◆ Required work:
Repeat exactly, and only, the lines of the entries below from the one with "ENC3 pin CLK: D2 -> D11" through the one with "SOIL3 pin GND: none -> GND", both ends included.

── Provided records ──

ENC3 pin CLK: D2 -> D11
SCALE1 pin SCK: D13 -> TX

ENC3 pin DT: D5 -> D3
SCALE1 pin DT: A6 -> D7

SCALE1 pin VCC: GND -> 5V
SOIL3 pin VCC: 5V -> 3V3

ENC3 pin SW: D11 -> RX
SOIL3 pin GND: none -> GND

───
── Provided records ──

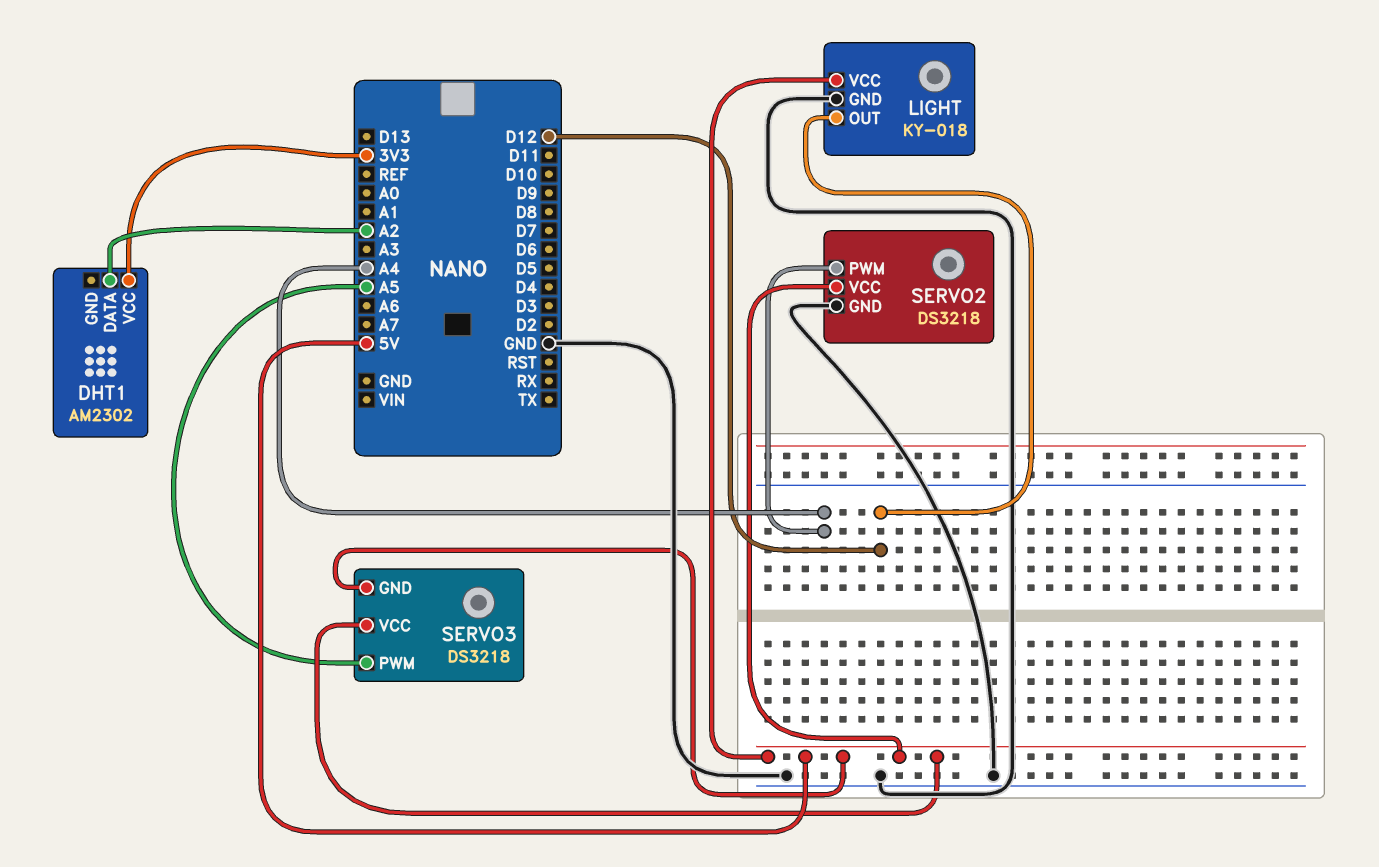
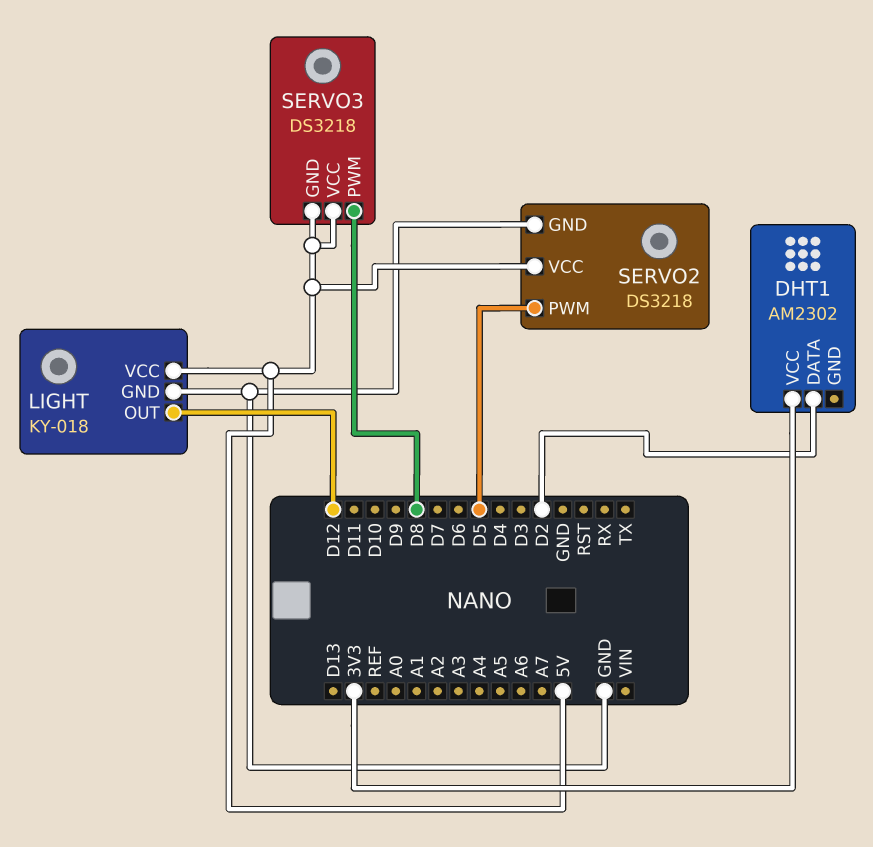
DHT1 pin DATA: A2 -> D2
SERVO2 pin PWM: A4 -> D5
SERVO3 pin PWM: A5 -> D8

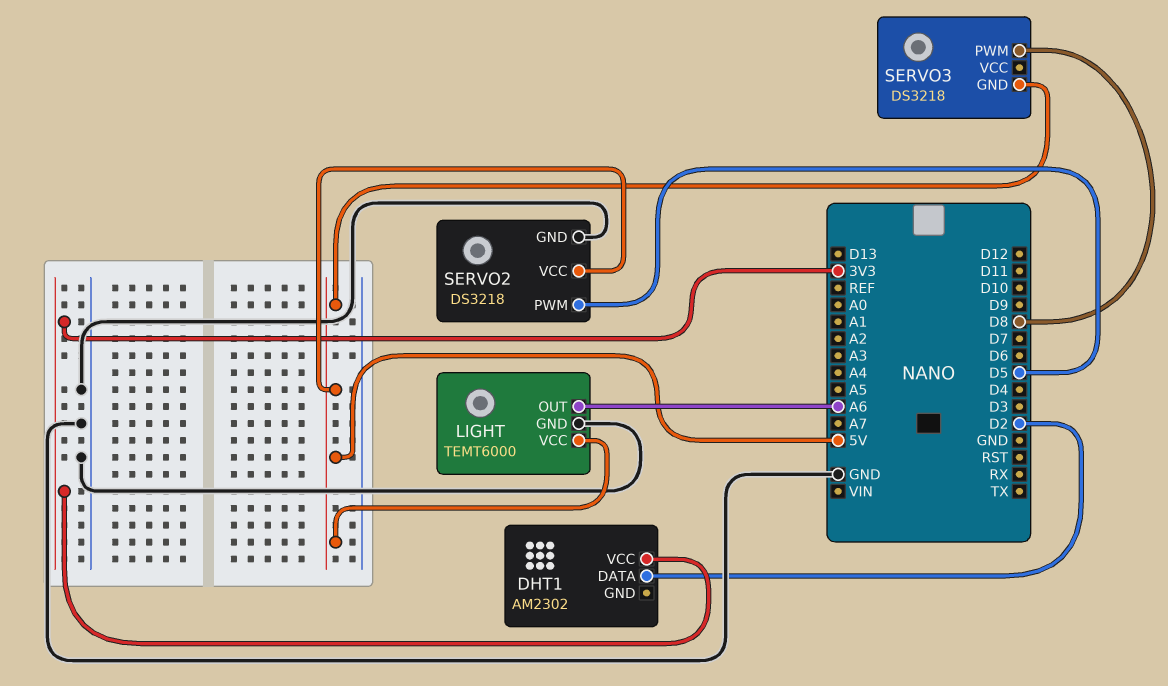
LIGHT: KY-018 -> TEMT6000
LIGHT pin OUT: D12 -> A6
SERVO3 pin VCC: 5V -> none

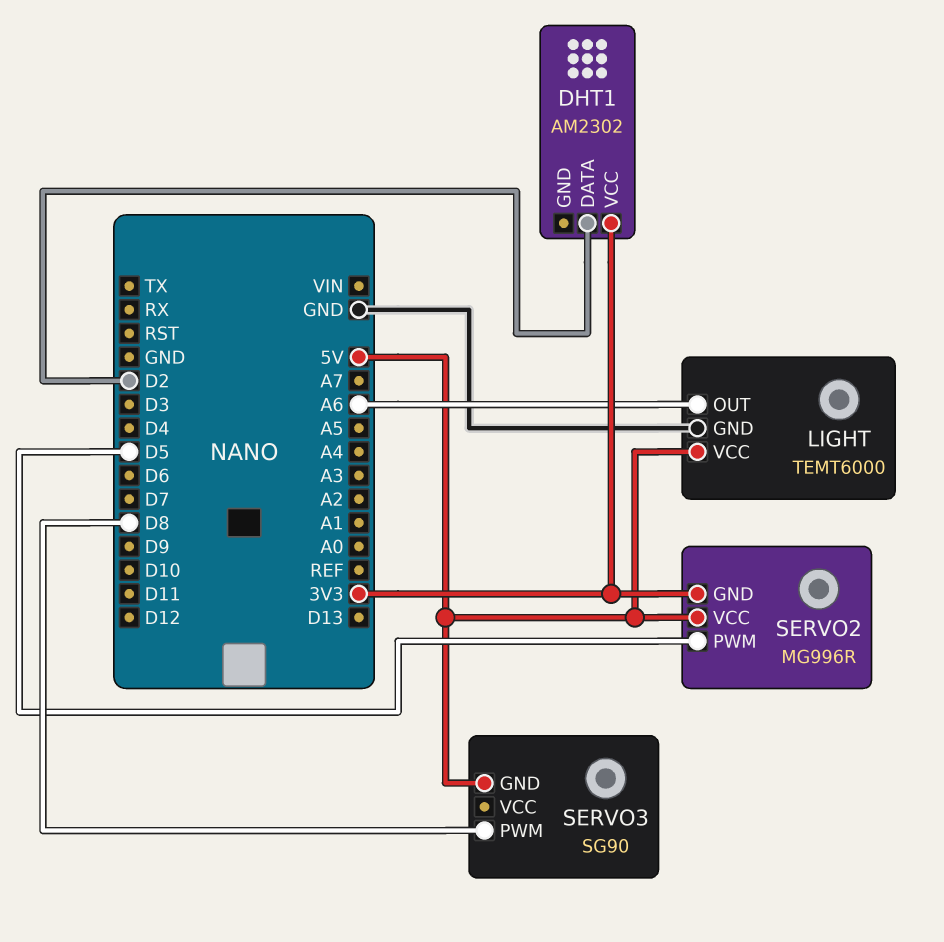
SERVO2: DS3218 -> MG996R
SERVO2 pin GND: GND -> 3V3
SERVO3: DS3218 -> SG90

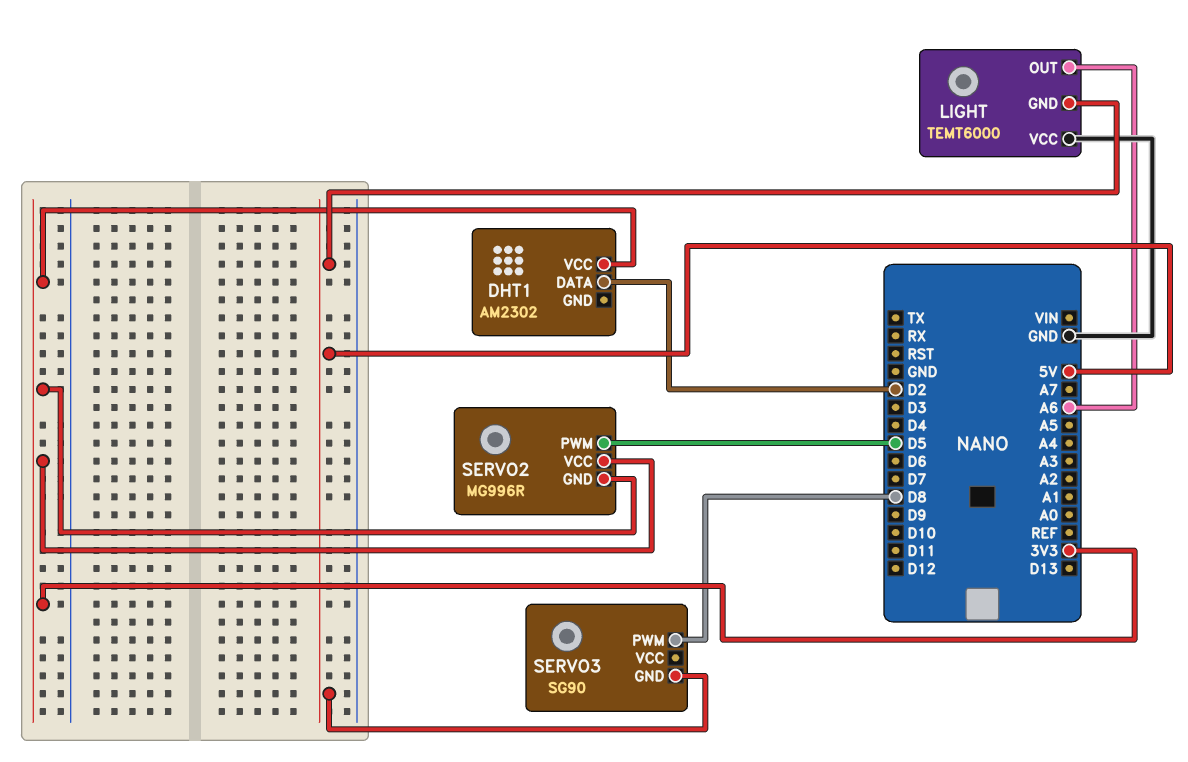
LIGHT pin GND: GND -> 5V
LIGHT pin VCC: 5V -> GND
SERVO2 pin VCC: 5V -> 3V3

───

◆ Task result:
ENC3 pin CLK: D2 -> D11
SCALE1 pin SCK: D13 -> TX

ENC3 pin DT: D5 -> D3
SCALE1 pin DT: A6 -> D7

SCALE1 pin VCC: GND -> 5V
SOIL3 pin VCC: 5V -> 3V3

ENC3 pin SW: D11 -> RX
SOIL3 pin GND: none -> GND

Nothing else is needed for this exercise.